Before-and-after object listings:
- - - - -

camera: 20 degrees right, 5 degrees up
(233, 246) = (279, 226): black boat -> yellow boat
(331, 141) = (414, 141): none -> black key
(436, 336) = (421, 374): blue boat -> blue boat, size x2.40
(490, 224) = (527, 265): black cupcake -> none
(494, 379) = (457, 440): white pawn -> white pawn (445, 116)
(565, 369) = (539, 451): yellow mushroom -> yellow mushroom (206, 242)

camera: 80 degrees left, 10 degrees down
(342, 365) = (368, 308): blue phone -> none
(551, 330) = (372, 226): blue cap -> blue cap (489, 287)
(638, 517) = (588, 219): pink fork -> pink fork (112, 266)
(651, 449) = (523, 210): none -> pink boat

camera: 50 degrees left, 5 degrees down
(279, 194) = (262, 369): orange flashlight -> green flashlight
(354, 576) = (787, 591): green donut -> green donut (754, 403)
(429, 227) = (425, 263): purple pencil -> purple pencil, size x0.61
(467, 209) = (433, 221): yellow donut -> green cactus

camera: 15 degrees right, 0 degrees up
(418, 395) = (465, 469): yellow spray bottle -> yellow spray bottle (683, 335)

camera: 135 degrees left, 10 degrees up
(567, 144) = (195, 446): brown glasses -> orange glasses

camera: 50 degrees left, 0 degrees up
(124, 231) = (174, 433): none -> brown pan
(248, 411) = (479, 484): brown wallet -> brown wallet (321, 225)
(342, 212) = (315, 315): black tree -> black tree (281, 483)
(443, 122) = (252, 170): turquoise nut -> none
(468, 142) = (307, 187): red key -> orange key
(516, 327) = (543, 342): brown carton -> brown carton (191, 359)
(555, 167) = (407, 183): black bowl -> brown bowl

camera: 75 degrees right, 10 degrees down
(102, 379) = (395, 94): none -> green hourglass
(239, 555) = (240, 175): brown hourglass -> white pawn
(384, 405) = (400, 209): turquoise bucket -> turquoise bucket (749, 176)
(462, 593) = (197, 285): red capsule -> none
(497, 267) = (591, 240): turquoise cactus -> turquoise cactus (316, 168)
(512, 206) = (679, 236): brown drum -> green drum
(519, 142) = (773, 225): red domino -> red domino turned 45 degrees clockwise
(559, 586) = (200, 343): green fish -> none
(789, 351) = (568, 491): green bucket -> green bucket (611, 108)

- - - - -

Your task is to find every line above containing the word "bucket" and copy it.

■ Answer to this problem
(384, 405) = (400, 209): turquoise bucket -> turquoise bucket (749, 176)
(789, 351) = (568, 491): green bucket -> green bucket (611, 108)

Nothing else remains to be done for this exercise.